**What this task involves**
Your task is to repeat exactly the lines below between the line holding "white brick F14" and the line holding "red brick L3 level 1 -> red brick N4 level 1", inclusive, and only those.

**Extracted records**

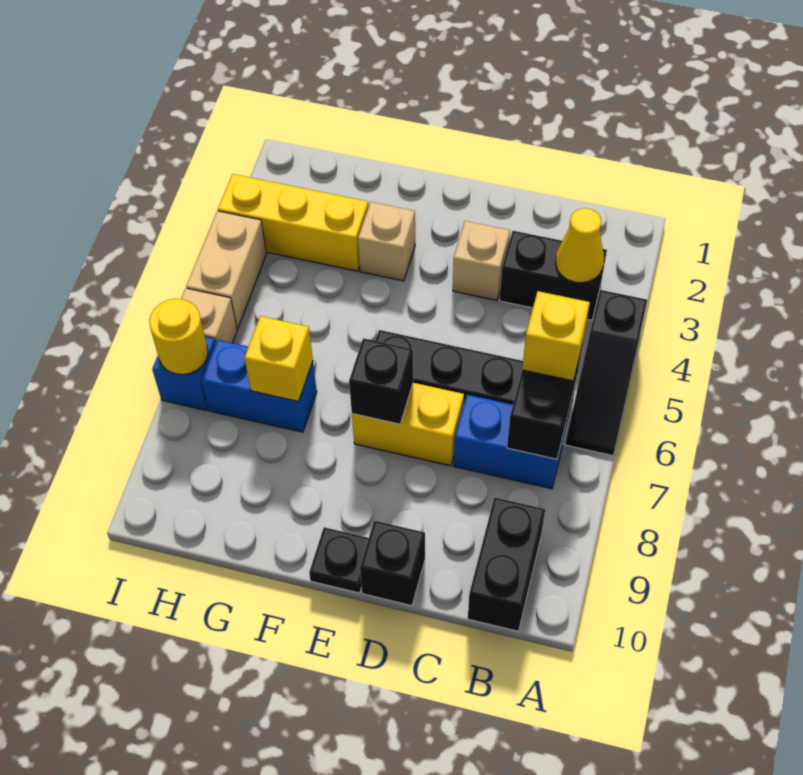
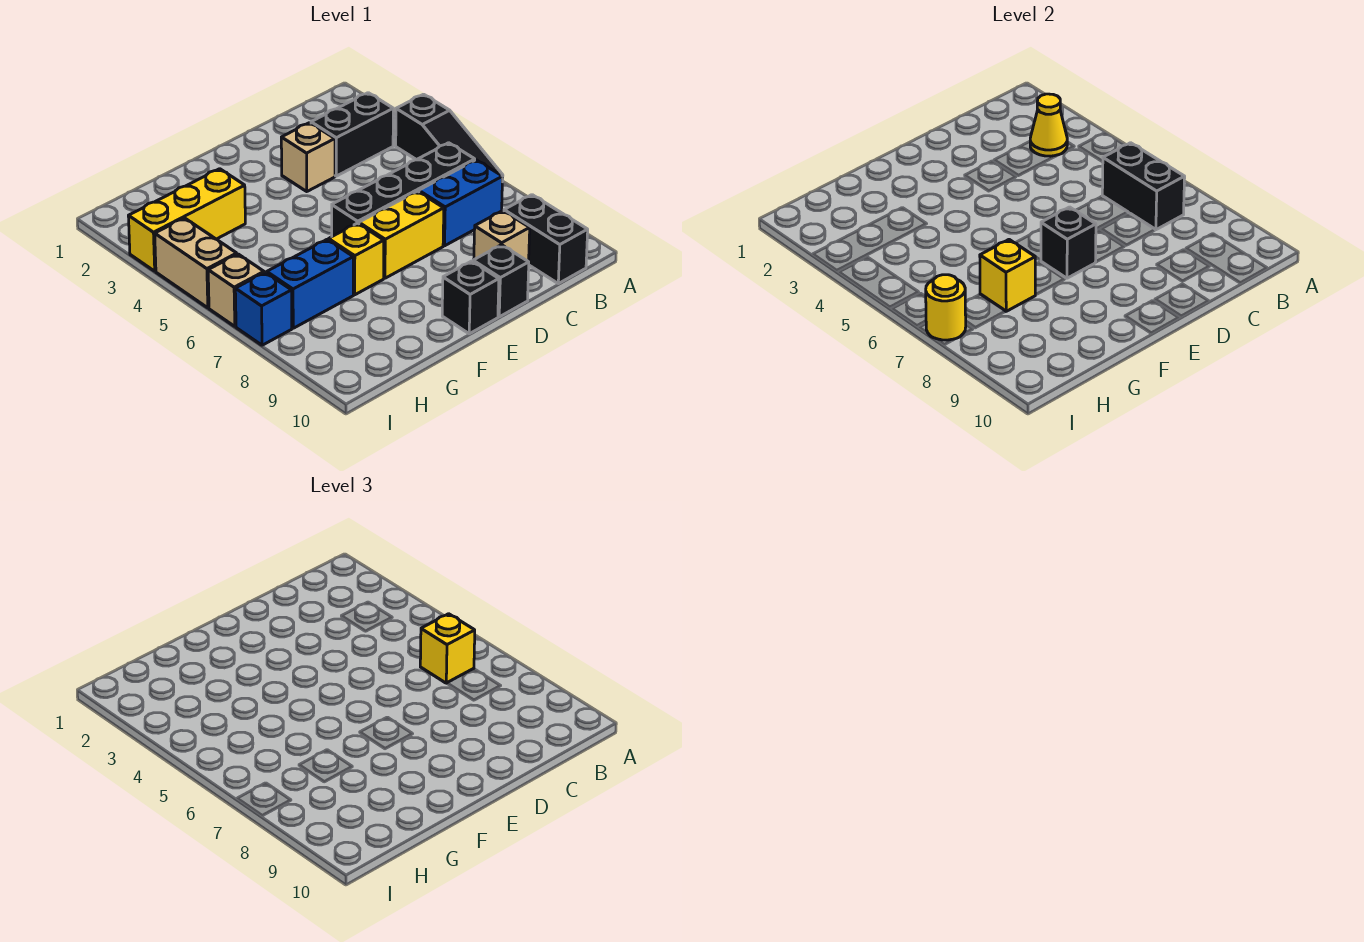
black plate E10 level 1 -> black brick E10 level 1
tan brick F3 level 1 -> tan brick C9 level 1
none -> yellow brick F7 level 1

...

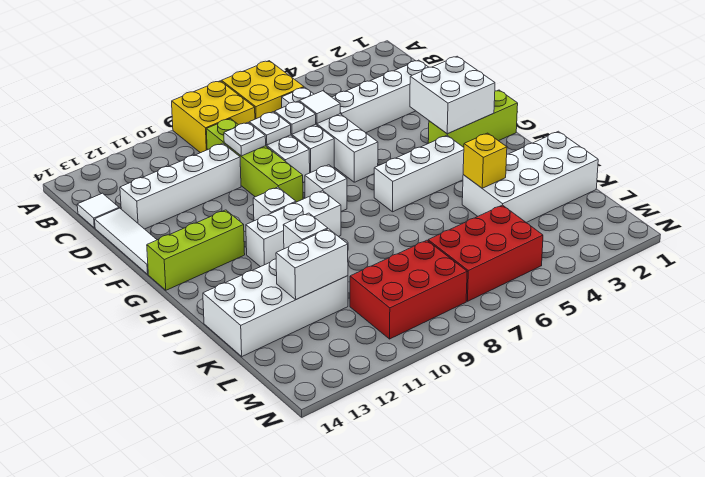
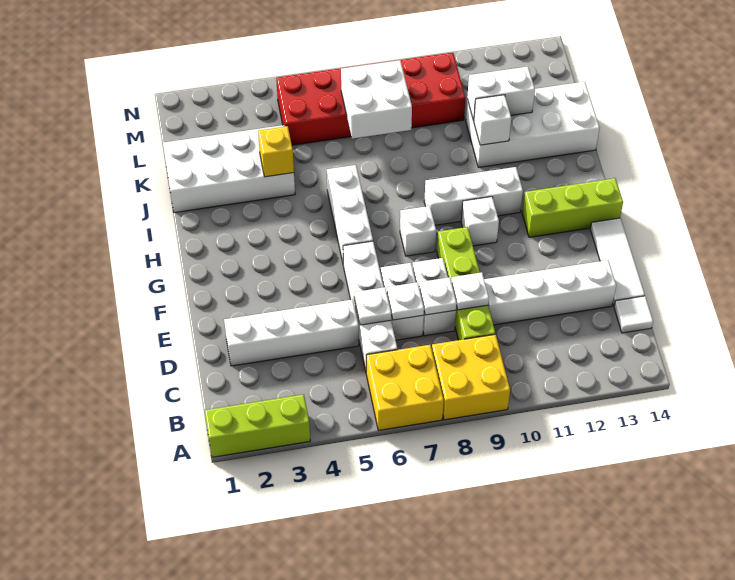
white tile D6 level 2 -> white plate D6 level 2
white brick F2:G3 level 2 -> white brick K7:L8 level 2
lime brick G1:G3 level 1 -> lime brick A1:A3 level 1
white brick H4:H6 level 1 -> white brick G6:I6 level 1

* * *

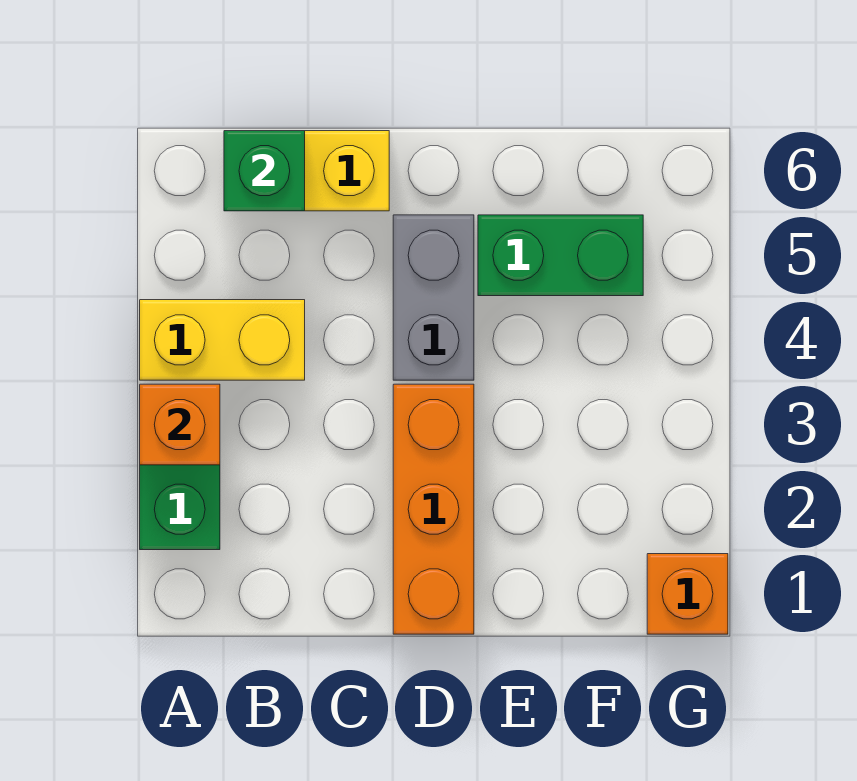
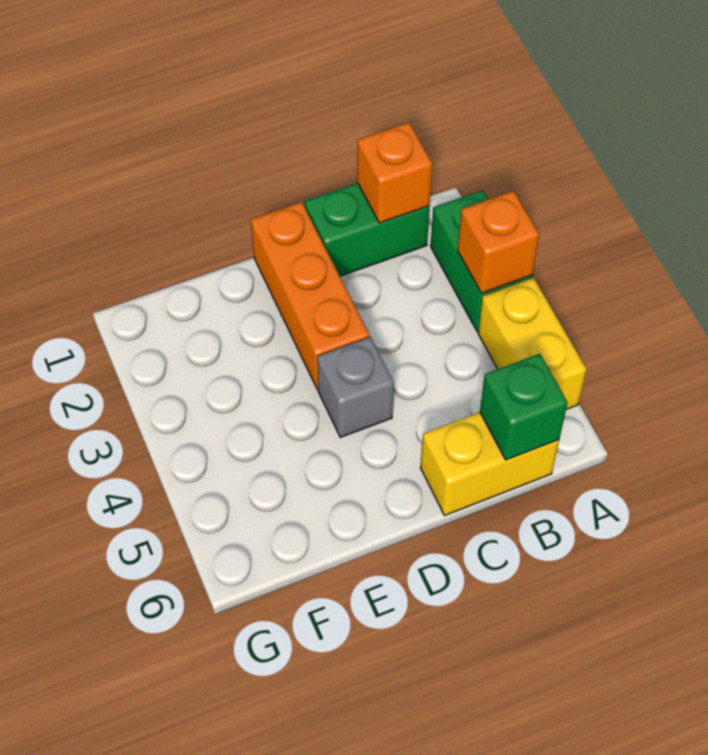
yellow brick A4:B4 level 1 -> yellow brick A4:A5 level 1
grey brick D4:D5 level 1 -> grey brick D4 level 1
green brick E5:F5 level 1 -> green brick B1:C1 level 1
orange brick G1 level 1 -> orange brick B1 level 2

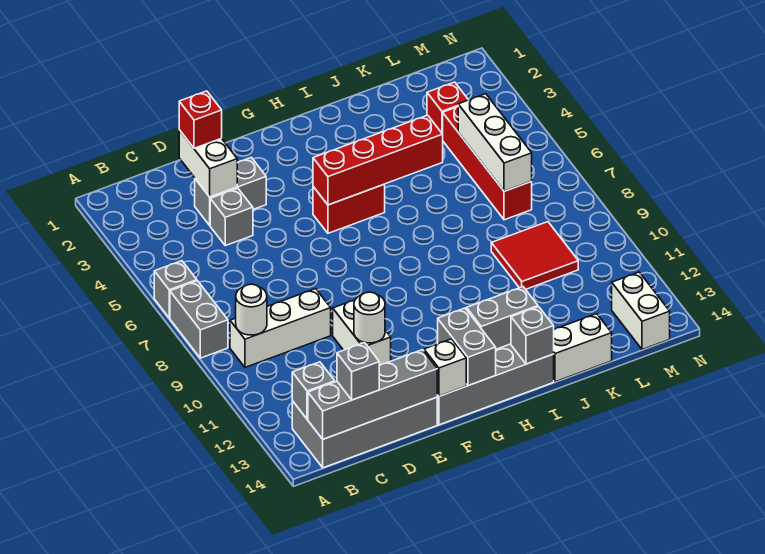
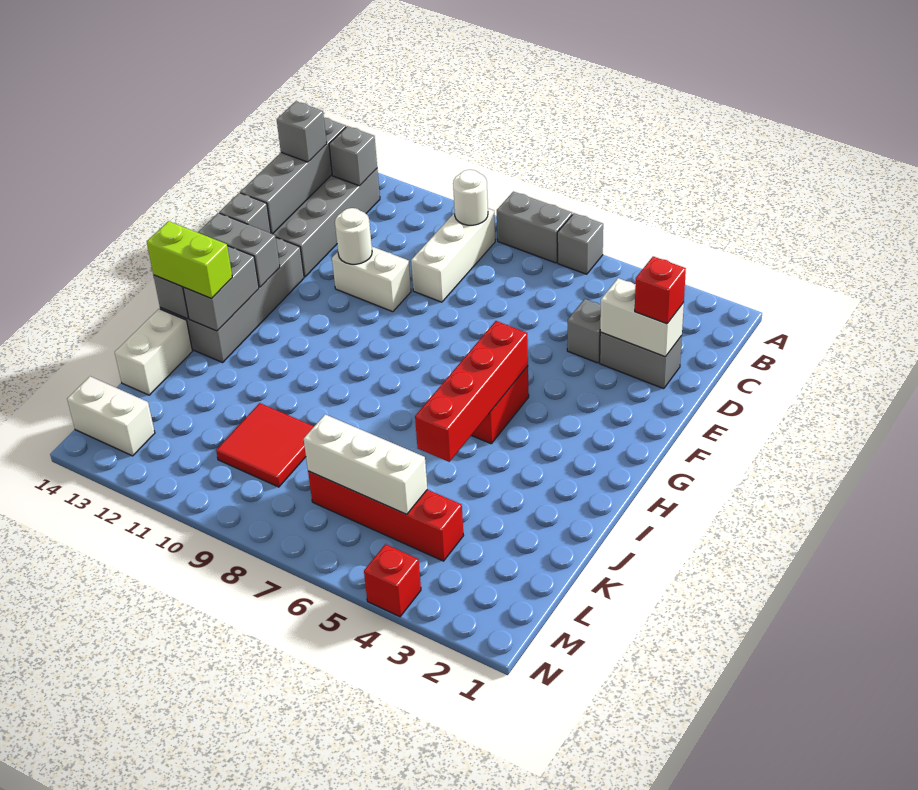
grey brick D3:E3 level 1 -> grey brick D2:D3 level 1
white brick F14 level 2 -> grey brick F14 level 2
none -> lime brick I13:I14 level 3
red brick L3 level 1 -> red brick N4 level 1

**Written reply**
white brick F14 level 2 -> grey brick F14 level 2
none -> lime brick I13:I14 level 3
red brick L3 level 1 -> red brick N4 level 1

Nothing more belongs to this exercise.